TO DO: In the entries that follow, find every line containing "tile" and copy it.

GIVEN RECORDS:
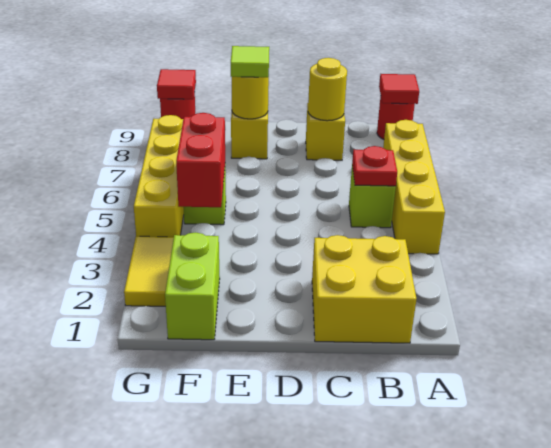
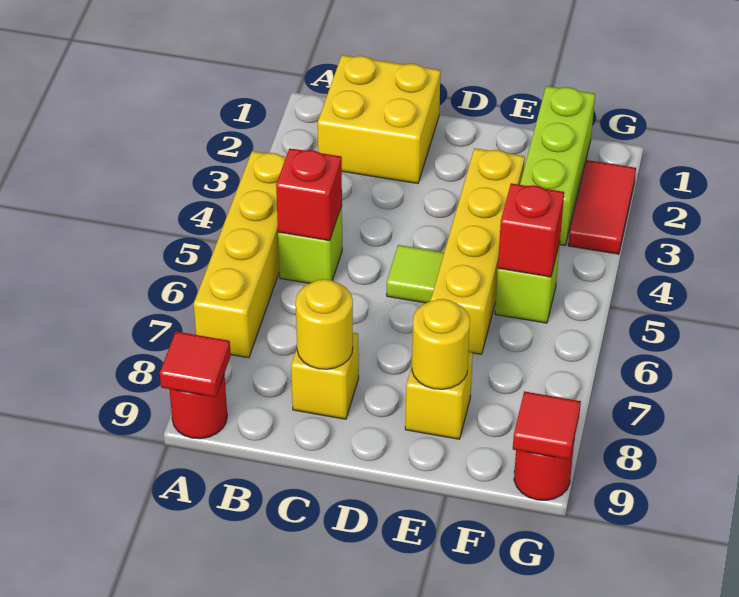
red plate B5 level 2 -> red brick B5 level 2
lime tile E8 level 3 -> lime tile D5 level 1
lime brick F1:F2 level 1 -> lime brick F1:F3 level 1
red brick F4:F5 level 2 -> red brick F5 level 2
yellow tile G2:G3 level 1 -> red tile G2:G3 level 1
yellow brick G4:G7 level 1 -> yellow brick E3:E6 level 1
==
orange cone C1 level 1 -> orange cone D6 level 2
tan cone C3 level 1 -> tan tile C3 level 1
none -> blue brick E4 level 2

OUTPUT FOR THIS TASK:
lime tile E8 level 3 -> lime tile D5 level 1
yellow tile G2:G3 level 1 -> red tile G2:G3 level 1
tan cone C3 level 1 -> tan tile C3 level 1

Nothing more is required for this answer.